— Start Information given —

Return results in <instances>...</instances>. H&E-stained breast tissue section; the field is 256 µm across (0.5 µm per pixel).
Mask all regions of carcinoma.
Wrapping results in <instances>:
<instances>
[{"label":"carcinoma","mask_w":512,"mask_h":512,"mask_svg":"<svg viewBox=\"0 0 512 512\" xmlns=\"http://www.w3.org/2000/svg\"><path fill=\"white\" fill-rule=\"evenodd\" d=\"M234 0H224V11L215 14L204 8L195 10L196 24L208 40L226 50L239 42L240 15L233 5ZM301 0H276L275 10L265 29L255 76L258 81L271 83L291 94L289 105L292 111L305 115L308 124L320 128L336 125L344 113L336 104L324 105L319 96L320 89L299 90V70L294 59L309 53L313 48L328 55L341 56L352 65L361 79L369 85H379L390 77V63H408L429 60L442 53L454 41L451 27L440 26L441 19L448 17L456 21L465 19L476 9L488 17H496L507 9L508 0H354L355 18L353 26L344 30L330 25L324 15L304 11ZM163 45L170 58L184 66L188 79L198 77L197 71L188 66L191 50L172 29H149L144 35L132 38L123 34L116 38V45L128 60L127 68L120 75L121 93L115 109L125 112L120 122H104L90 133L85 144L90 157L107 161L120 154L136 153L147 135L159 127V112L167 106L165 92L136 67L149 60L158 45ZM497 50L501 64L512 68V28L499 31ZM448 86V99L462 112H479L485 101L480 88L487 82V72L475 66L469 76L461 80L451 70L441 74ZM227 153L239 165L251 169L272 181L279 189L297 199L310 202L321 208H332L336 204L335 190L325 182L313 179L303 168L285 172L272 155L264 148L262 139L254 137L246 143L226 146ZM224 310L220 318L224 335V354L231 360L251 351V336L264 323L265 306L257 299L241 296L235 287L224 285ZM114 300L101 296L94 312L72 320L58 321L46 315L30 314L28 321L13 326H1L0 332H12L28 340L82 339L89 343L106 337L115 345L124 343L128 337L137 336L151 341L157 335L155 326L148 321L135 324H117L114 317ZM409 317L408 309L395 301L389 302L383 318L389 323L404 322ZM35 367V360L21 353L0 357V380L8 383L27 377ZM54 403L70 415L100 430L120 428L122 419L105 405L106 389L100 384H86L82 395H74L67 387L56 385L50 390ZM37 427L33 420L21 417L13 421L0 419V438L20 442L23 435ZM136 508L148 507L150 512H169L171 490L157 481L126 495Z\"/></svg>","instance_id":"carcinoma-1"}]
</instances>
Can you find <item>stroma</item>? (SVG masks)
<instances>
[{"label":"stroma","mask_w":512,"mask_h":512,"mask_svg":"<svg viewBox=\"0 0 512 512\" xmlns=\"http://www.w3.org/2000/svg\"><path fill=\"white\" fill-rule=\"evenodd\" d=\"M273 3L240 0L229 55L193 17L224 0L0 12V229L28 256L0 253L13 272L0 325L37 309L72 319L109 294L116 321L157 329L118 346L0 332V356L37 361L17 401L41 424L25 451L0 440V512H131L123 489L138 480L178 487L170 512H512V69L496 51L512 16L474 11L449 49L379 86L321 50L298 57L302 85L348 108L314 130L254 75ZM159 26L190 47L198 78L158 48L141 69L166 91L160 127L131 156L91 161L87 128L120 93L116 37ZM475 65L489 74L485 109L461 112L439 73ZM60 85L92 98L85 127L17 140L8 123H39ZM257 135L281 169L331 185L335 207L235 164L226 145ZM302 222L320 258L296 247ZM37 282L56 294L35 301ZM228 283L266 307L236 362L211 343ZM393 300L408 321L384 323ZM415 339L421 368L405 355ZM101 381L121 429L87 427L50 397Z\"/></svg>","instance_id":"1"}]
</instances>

— End Information given —

Description of the task: Retype all of the material above with every character intact.

Answer in full:
Return results in <instances>...</instances>. H&E-stained breast tissue section; the field is 256 µm across (0.5 µm per pixel).
Mask all regions of carcinoma.
Wrapping results in <instances>:
<instances>
[{"label":"carcinoma","mask_w":512,"mask_h":512,"mask_svg":"<svg viewBox=\"0 0 512 512\" xmlns=\"http://www.w3.org/2000/svg\"><path fill=\"white\" fill-rule=\"evenodd\" d=\"M234 0H224V11L215 14L204 8L195 10L196 24L208 40L226 50L239 42L240 15L233 5ZM301 0H276L275 10L265 29L255 76L258 81L271 83L291 94L289 105L292 111L305 115L308 124L320 128L336 125L344 113L336 104L324 105L319 96L320 89L299 90V70L294 59L309 53L313 48L328 55L341 56L352 65L361 79L369 85H379L390 77V63H408L429 60L442 53L454 41L451 27L440 26L441 19L448 17L456 21L465 19L476 9L488 17H496L507 9L508 0H354L355 18L353 26L344 30L330 25L324 15L304 11ZM163 45L170 58L184 66L188 79L198 77L197 71L188 66L191 50L172 29H149L144 35L132 38L123 34L116 38V45L128 60L127 68L120 75L121 93L115 109L125 112L120 122H104L90 133L85 144L90 157L107 161L120 154L136 153L147 135L159 127V112L167 106L165 92L136 67L149 60L158 45ZM497 50L501 64L512 68V28L499 31ZM448 86V99L462 112H479L485 101L480 88L487 82V72L475 66L469 76L461 80L451 70L441 74ZM227 153L239 165L251 169L272 181L279 189L297 199L310 202L321 208H332L336 204L335 190L325 182L313 179L303 168L285 172L272 155L264 148L262 139L254 137L246 143L226 146ZM224 310L220 318L224 335V354L231 360L251 351V336L264 323L265 306L257 299L241 296L235 287L224 285ZM114 300L101 296L94 312L72 320L58 321L46 315L30 314L28 321L13 326H1L0 332H12L28 340L82 339L89 343L106 337L115 345L124 343L128 337L137 336L151 341L157 335L155 326L148 321L135 324H117L114 317ZM409 317L408 309L395 301L389 302L383 318L389 323L404 322ZM35 367V360L21 353L0 357V380L8 383L27 377ZM54 403L70 415L100 430L120 428L122 419L105 405L106 389L100 384H86L82 395H74L67 387L56 385L50 390ZM37 427L33 420L21 417L13 421L0 419V438L20 442L23 435ZM136 508L148 507L150 512H169L171 490L157 481L126 495Z\"/></svg>","instance_id":"carcinoma-1"}]
</instances>
Can you find <item>stroma</item>? (SVG masks)
<instances>
[{"label":"stroma","mask_w":512,"mask_h":512,"mask_svg":"<svg viewBox=\"0 0 512 512\" xmlns=\"http://www.w3.org/2000/svg\"><path fill=\"white\" fill-rule=\"evenodd\" d=\"M273 3L240 0L229 55L193 17L224 0L0 12V229L28 256L0 253L13 272L0 325L37 309L72 319L109 294L116 321L157 329L118 346L0 332V356L37 361L17 401L41 424L25 451L0 440V512H131L123 489L138 480L178 487L170 512H512V69L496 51L512 16L474 11L449 49L379 86L321 50L298 57L302 85L348 108L314 130L254 75ZM159 26L190 47L198 78L158 48L141 69L166 91L160 127L131 156L91 161L87 128L120 93L116 37ZM475 65L489 74L485 109L461 112L439 73ZM60 85L92 98L85 127L17 140L8 123H39ZM257 135L281 169L331 185L335 207L235 164L226 145ZM302 222L320 258L296 247ZM37 282L56 294L35 301ZM228 283L266 307L236 362L211 343ZM393 300L408 321L384 323ZM415 339L421 368L405 355ZM101 381L121 429L87 427L50 397Z\"/></svg>","instance_id":"1"}]
</instances>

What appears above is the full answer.